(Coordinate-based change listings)
<<<<

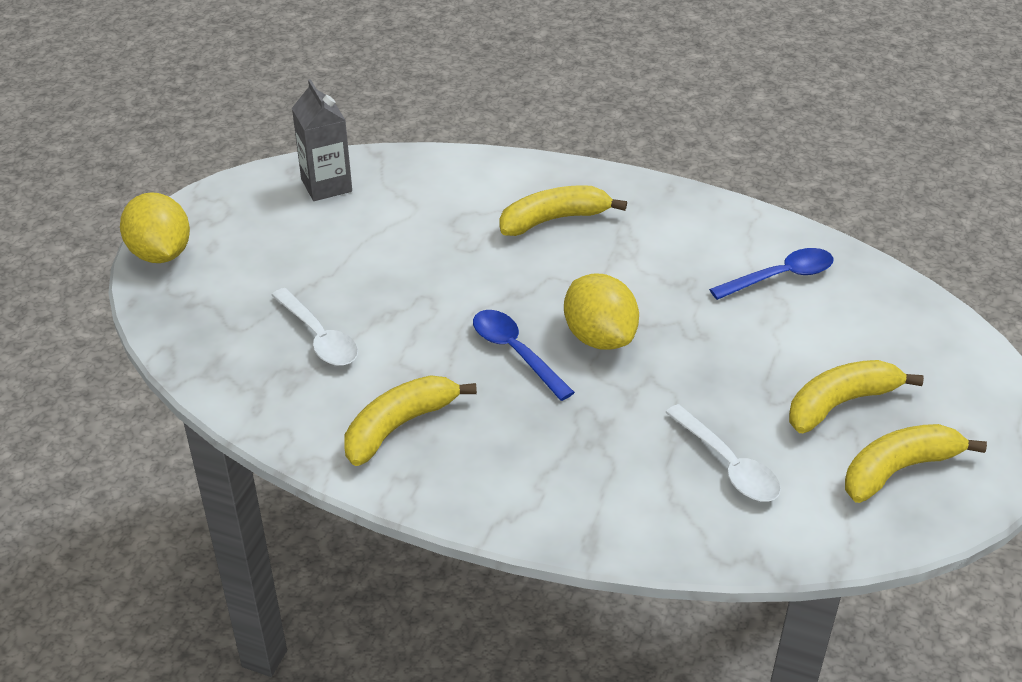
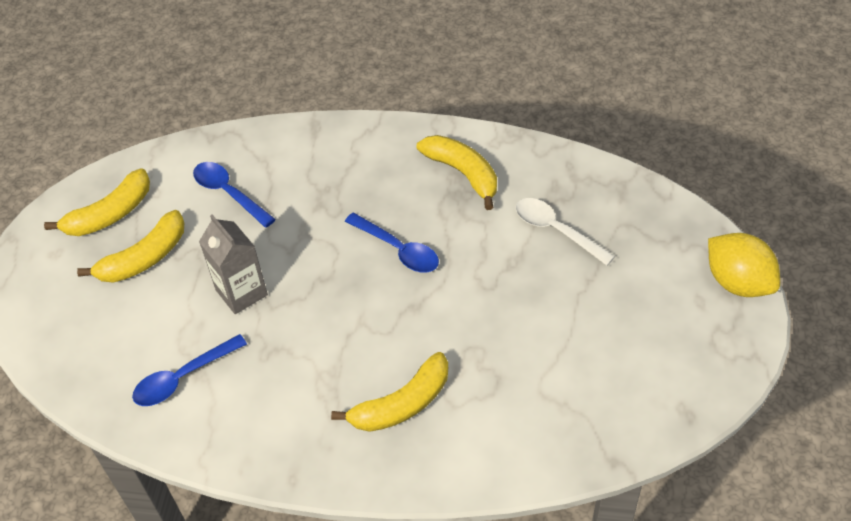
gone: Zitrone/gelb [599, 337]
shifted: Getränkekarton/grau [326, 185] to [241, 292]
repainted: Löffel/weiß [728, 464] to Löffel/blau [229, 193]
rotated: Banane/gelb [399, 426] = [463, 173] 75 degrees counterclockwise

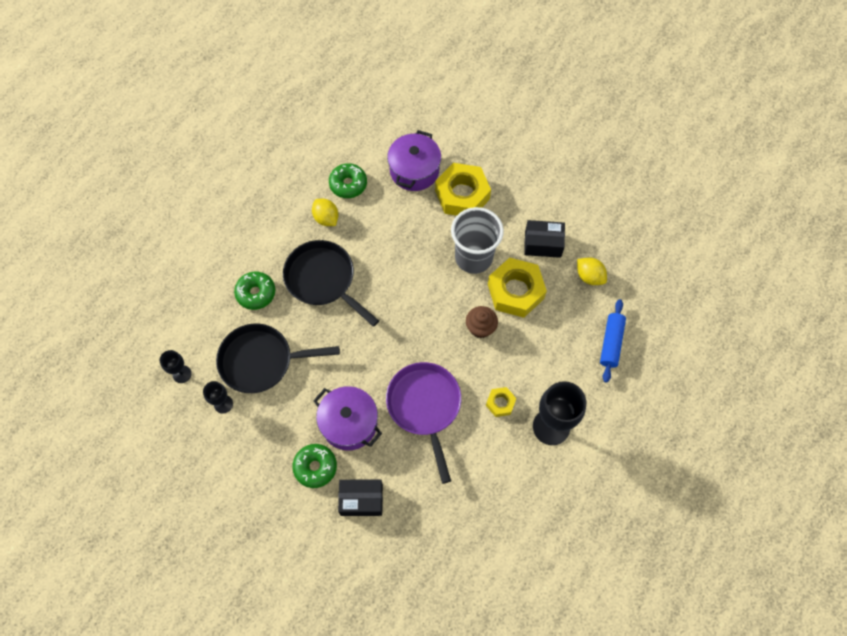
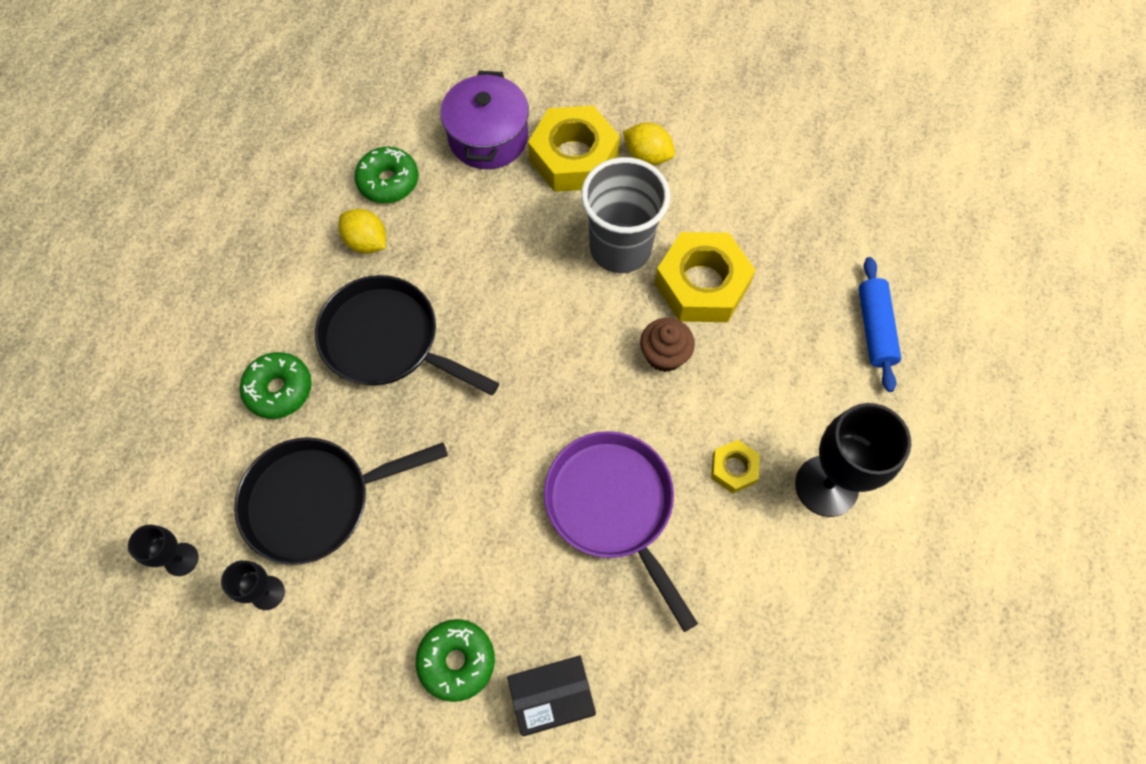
gone: Kochtopf/lila [349, 423]; Schachtel/schwarz [543, 244]
shifted: Zitrone/gelb [589, 276] to [647, 156]

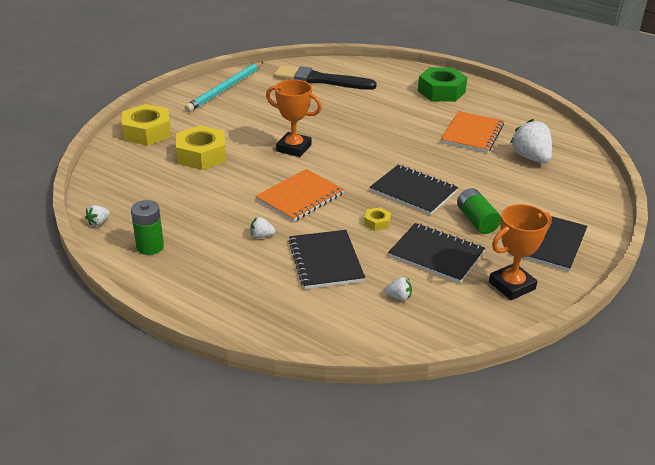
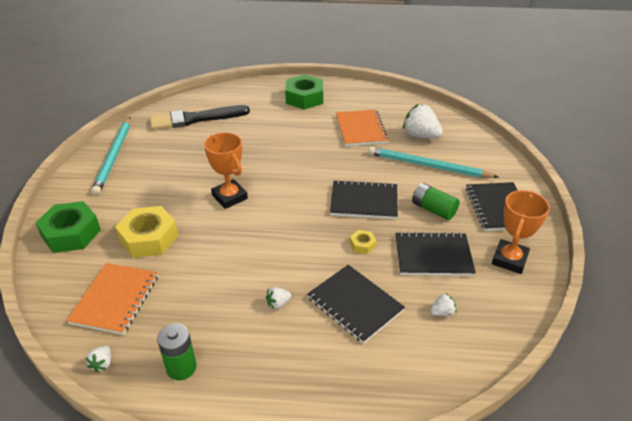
new: Bleistift/türkis [427, 166]
shifted: Notizbuch/orange [300, 197] to [115, 299]
repainted: Sechskantmutter/gelb [147, 132] to Sechskantmutter/grün [71, 233]
rotated: Pokal/orange [293, 148] = [229, 197] 60 degrees clockwise

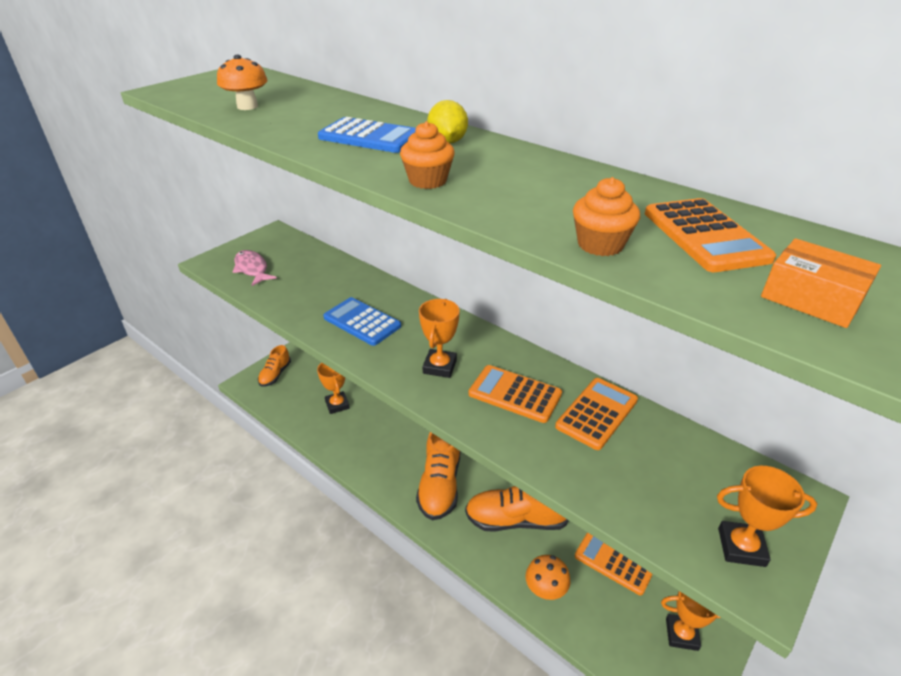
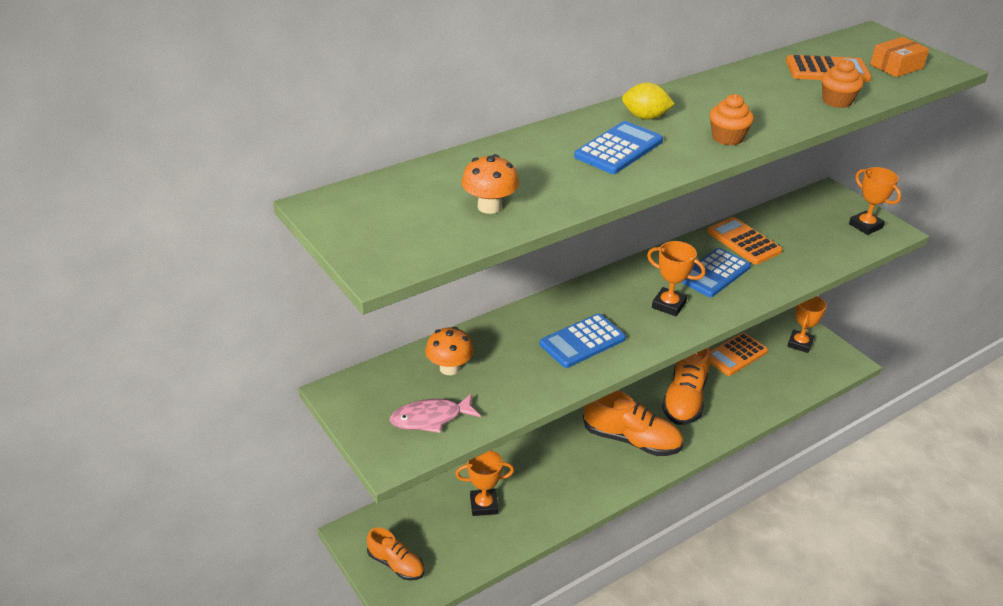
shifted: Pilz/orange [545, 589] to [449, 368]
repainted: Taschenrechner/orange [515, 394] to Taschenrechner/blau [714, 273]
rotated: Pokal/orange [741, 547] = [865, 226] 60 degrees counterclockwise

>>>>

■ BRIEF ■
Output the line containing "shifted: Pilz/orange [545, 589] to [449, 368]" and all lines after it to the end of the records, exactly as given.

■ RESULT OF THE TASK ■
shifted: Pilz/orange [545, 589] to [449, 368]
repainted: Taschenrechner/orange [515, 394] to Taschenrechner/blau [714, 273]
rotated: Pokal/orange [741, 547] = [865, 226] 60 degrees counterclockwise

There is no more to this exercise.